▶ **EXERCISE DETAILS**
Lines before the one containing "PIXELS: WS2813 -> SK6812" are left out; that line and all after it, through the end of the records, must be transcribed exactly.

▶ **RECORDED INFORMATION**
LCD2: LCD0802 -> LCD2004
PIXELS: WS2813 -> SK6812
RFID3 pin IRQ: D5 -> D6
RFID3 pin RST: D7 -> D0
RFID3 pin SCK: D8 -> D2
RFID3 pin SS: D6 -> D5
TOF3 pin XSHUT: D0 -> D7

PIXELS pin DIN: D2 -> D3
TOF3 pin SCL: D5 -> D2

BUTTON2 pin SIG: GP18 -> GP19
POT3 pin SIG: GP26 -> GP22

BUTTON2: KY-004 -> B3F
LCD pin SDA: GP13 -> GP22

▶ **TASK OUTPUT**
PIXELS: WS2813 -> SK6812
RFID3 pin IRQ: D5 -> D6
RFID3 pin RST: D7 -> D0
RFID3 pin SCK: D8 -> D2
RFID3 pin SS: D6 -> D5
TOF3 pin XSHUT: D0 -> D7

PIXELS pin DIN: D2 -> D3
TOF3 pin SCL: D5 -> D2

BUTTON2 pin SIG: GP18 -> GP19
POT3 pin SIG: GP26 -> GP22

BUTTON2: KY-004 -> B3F
LCD pin SDA: GP13 -> GP22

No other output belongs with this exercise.